◆ EXERCISE
Exact copy, pictures excluded: set down only the lines from the one with "SERVO2 pin PWM: D6 -> D4" through the end of the entries, keeping both end lines.

[[ PROVIDED RECORDS, beginning ]]

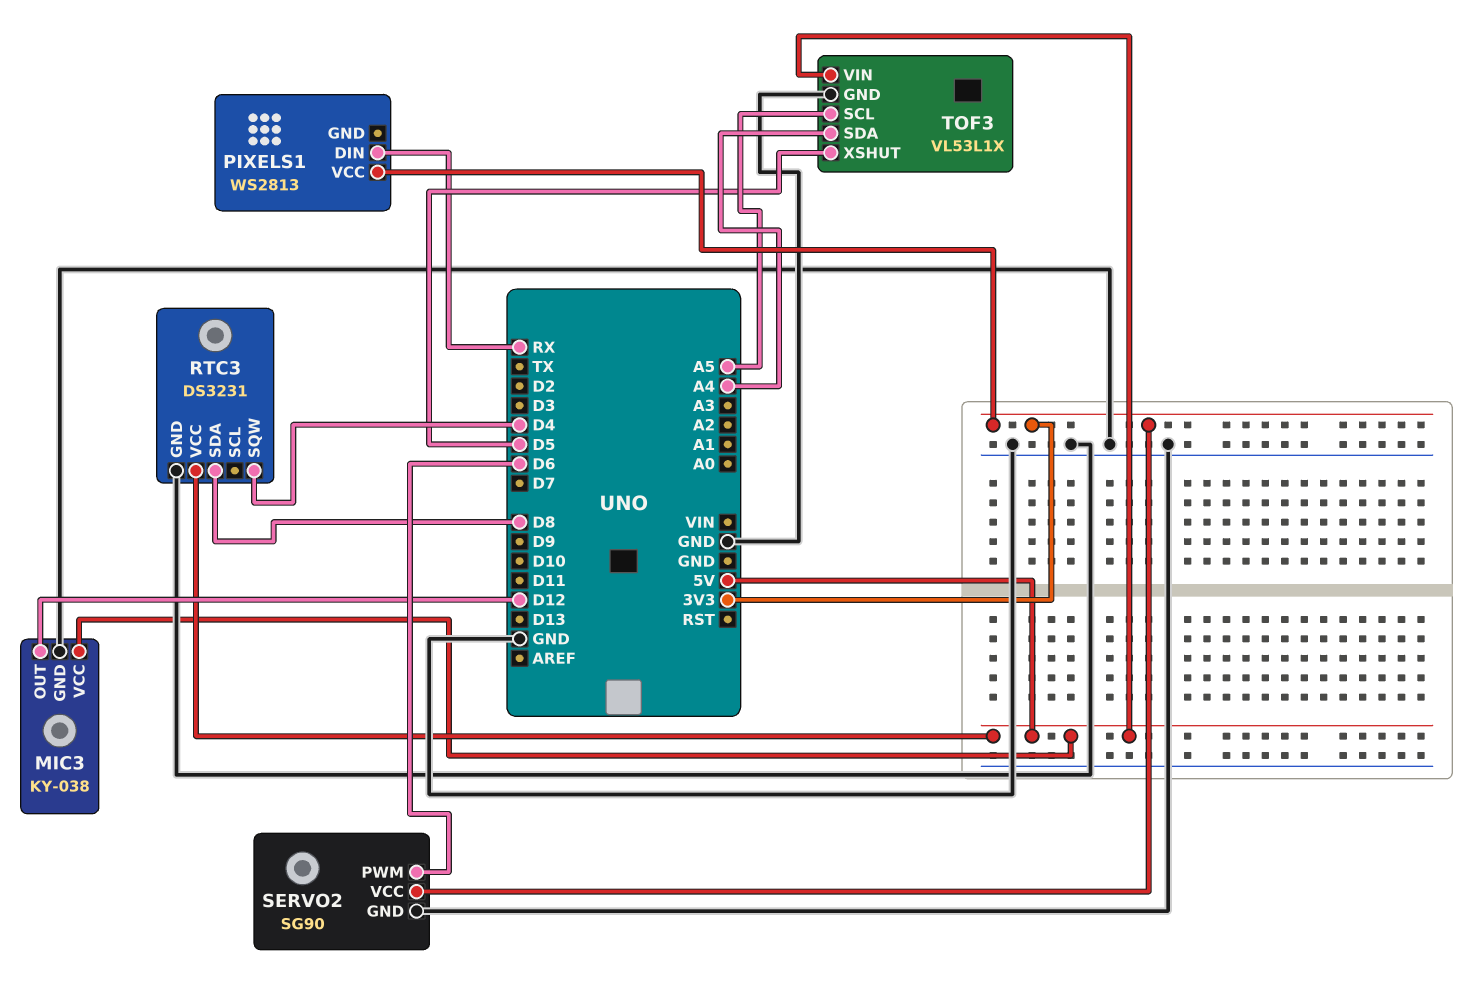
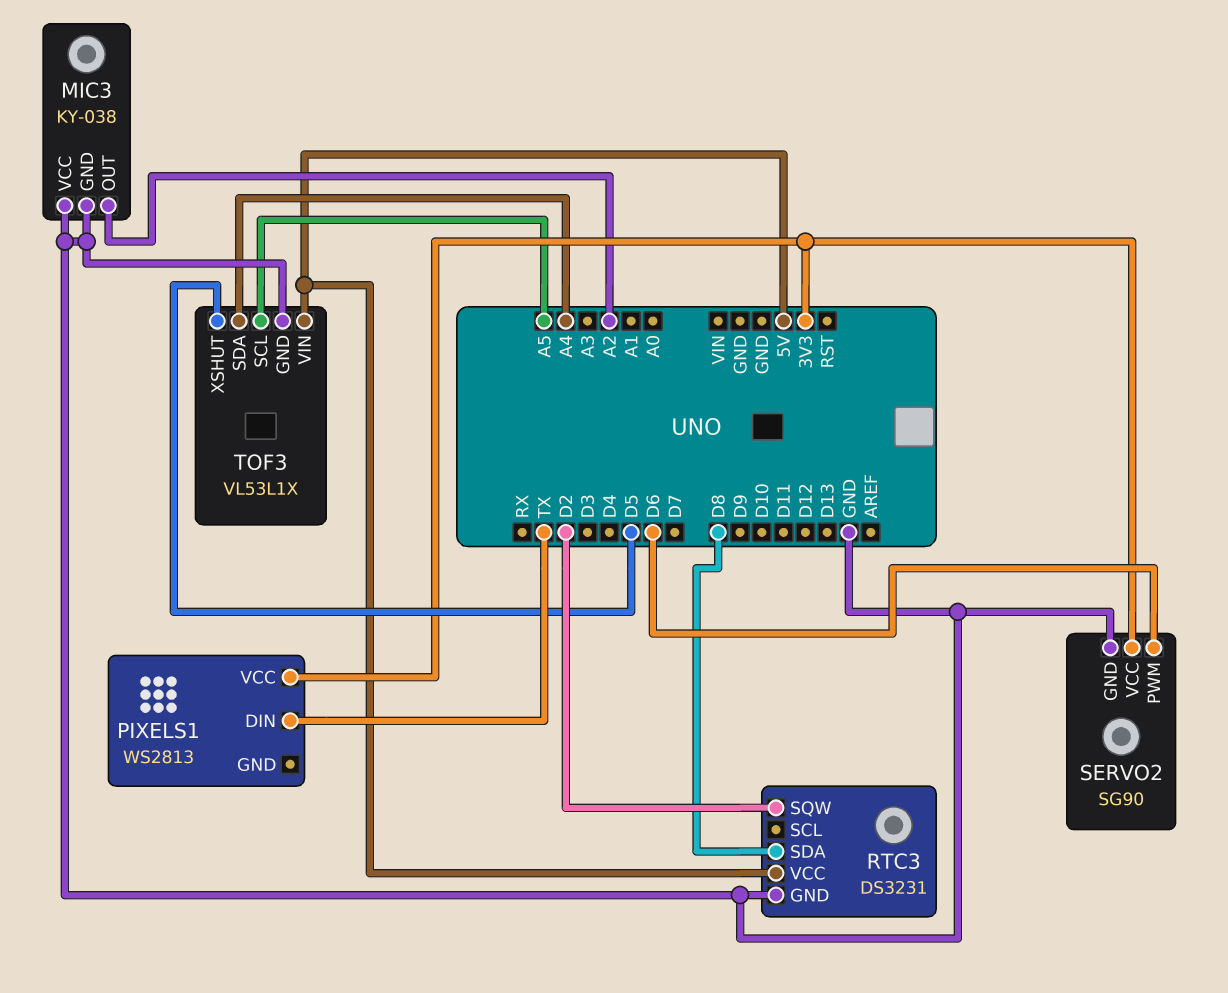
MIC3 pin OUT: D12 -> A2
MIC3 pin VCC: 5V -> GND
PIXELS1 pin DIN: RX -> TX
RTC3 pin SQW: D4 -> D2

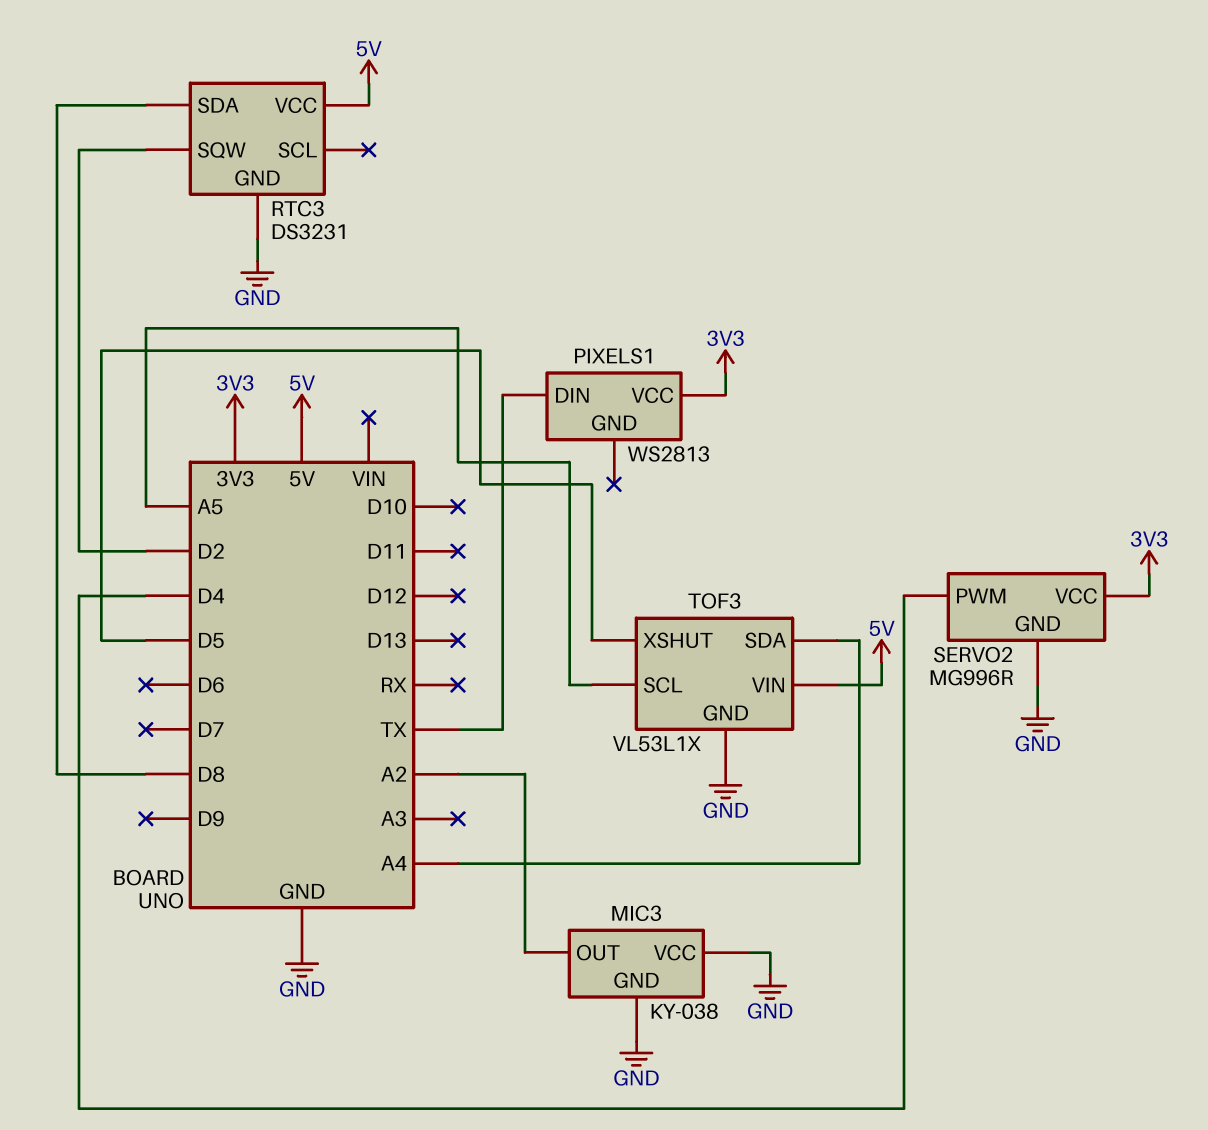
SERVO2: SG90 -> MG996R
SERVO2 pin PWM: D6 -> D4

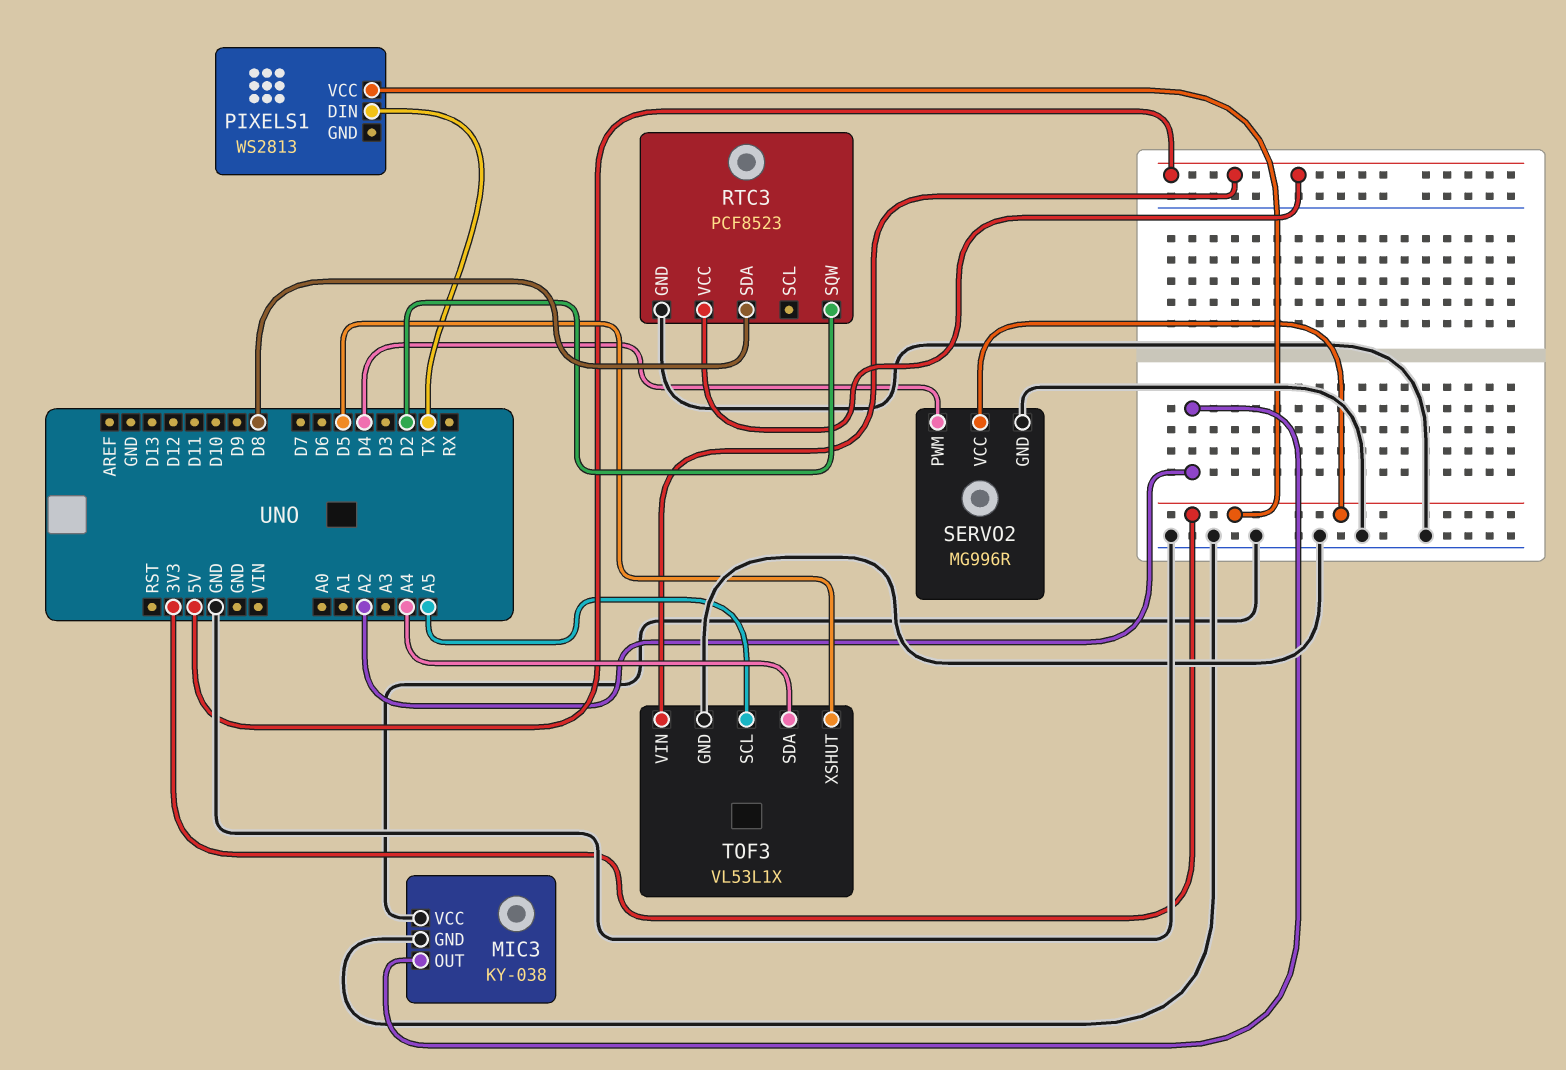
RTC3: DS3231 -> PCF8523

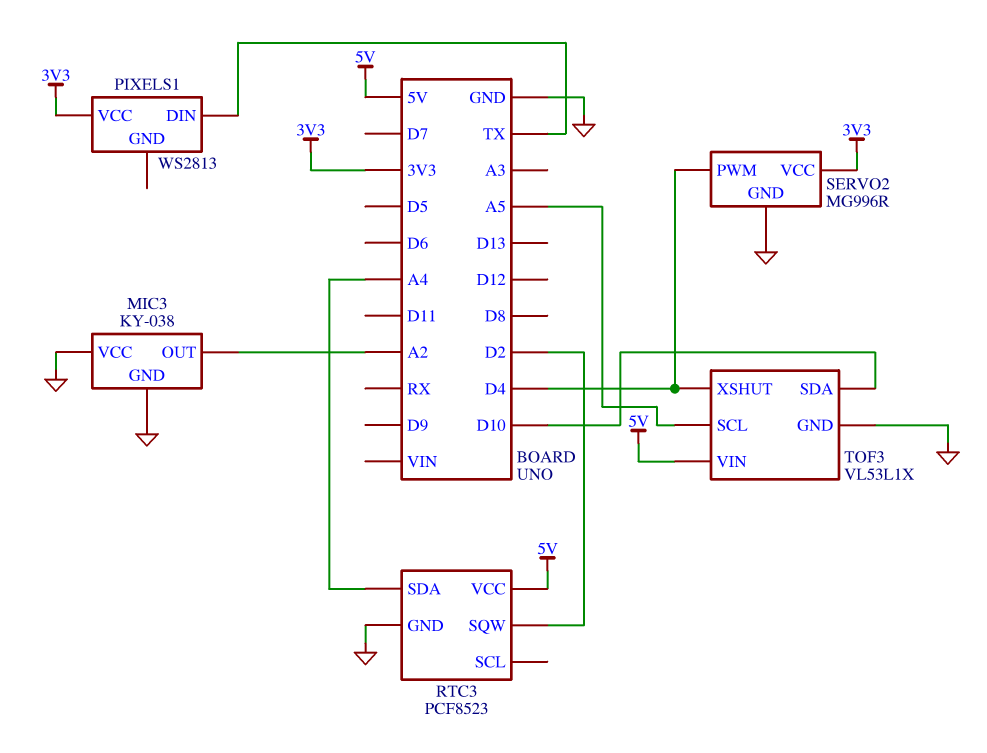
RTC3 pin SDA: D8 -> A4
TOF3 pin SDA: A4 -> D10
TOF3 pin XSHUT: D5 -> D4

[[ PROVIDED RECORDS, end ]]

◆ EXPECTED OUTPUT
SERVO2 pin PWM: D6 -> D4

RTC3: DS3231 -> PCF8523

RTC3 pin SDA: D8 -> A4
TOF3 pin SDA: A4 -> D10
TOF3 pin XSHUT: D5 -> D4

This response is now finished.